Requirement
Please count the lines in the entries below that contain the string "markup", matching case exactly, and reply with only that number.

━━━ Record extracts ━━━

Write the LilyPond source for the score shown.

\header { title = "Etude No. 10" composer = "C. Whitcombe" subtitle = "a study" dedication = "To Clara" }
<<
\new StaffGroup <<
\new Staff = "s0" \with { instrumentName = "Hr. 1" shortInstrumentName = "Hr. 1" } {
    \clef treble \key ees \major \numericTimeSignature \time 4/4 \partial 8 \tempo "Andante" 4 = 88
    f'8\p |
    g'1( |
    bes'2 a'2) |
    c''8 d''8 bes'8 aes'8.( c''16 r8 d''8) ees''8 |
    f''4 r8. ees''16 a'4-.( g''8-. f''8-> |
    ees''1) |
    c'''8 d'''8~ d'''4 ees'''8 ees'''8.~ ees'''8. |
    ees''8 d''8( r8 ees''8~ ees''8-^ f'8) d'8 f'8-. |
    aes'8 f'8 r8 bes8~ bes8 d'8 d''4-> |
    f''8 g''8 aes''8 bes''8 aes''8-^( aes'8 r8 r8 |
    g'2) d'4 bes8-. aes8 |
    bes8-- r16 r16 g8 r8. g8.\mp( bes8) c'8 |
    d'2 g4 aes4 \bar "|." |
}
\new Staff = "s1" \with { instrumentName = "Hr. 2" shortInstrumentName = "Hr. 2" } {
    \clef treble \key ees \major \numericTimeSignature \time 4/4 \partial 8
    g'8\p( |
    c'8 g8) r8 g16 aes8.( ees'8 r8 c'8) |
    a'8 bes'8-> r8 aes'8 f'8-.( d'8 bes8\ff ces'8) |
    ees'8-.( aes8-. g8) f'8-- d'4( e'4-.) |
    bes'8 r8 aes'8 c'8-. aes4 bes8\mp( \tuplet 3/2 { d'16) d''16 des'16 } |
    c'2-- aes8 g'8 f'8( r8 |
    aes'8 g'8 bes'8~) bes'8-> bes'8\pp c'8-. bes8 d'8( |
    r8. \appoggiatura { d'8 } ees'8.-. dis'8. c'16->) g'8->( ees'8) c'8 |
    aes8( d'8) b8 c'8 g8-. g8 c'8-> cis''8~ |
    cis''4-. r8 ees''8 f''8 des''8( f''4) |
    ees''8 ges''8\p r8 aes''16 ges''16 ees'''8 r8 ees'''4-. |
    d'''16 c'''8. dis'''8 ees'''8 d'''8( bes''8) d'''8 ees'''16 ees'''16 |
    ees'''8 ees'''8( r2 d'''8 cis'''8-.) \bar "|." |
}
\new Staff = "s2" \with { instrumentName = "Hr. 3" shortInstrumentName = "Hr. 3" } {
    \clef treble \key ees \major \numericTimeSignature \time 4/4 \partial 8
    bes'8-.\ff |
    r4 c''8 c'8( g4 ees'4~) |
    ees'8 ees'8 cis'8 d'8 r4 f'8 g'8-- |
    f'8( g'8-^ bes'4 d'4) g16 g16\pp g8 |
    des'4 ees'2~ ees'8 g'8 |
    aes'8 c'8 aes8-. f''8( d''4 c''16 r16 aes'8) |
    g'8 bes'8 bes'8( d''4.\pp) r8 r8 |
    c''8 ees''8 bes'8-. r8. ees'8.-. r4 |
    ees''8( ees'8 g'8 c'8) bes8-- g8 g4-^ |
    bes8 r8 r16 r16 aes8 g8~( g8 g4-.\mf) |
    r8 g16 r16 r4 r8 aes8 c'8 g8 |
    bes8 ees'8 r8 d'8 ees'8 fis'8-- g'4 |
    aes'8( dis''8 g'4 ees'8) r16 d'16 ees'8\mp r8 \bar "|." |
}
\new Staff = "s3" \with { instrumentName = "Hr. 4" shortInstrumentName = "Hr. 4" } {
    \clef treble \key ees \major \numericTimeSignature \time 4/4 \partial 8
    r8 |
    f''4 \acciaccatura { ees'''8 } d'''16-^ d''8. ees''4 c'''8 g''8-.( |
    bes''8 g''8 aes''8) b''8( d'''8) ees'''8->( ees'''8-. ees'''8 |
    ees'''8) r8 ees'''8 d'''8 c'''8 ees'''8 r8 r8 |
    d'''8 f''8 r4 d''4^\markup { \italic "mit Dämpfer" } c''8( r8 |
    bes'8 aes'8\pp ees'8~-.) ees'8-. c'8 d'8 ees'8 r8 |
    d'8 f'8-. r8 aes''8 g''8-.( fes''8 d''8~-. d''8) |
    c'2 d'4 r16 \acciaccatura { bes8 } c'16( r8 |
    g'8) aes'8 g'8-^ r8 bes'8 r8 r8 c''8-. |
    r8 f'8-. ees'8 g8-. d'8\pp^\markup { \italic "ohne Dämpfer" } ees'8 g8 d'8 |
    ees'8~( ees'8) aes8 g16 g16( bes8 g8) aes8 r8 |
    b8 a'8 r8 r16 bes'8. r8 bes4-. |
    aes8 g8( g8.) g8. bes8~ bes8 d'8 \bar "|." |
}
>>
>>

━━━

Complete response
2